• [WORK INSTRUCTIONS]
Find each line of the entries with the string "shifted", please, and copy it.

• [Excerpts from a dataset]

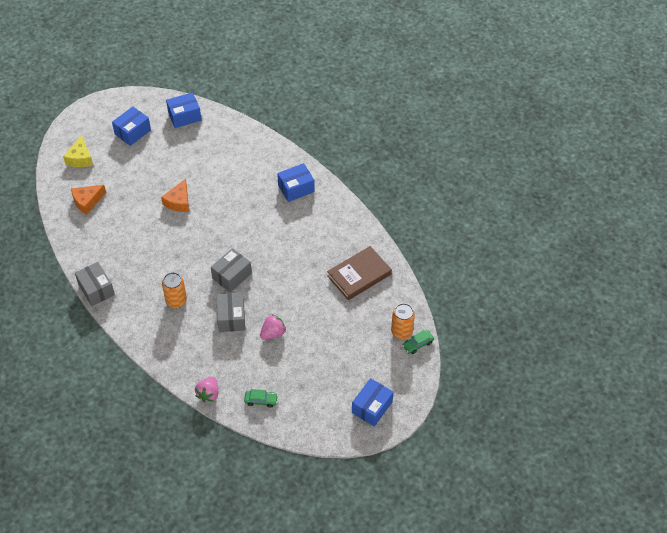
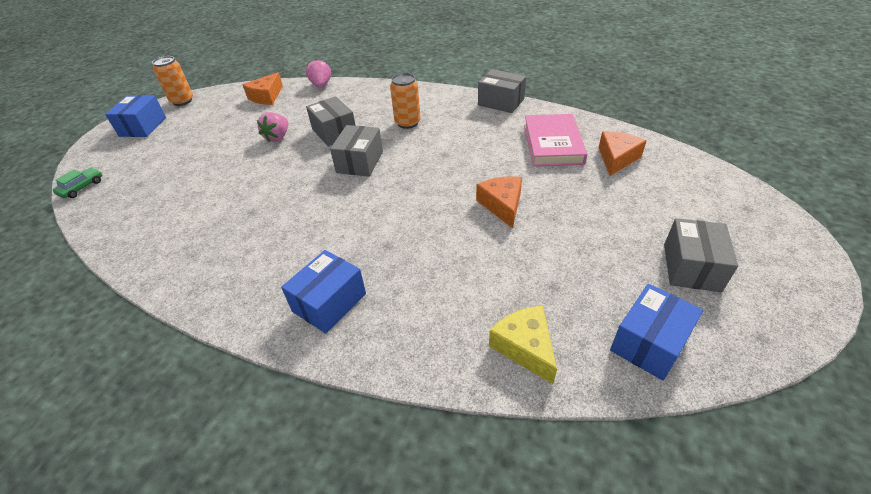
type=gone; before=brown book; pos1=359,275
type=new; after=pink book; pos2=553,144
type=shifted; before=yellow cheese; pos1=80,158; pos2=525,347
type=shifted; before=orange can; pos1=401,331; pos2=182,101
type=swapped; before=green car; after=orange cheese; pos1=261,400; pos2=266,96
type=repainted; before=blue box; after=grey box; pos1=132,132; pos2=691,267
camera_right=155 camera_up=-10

• [RESPONSE BOX]
type=shifted; before=yellow cheese; pos1=80,158; pos2=525,347
type=shifted; before=orange can; pos1=401,331; pos2=182,101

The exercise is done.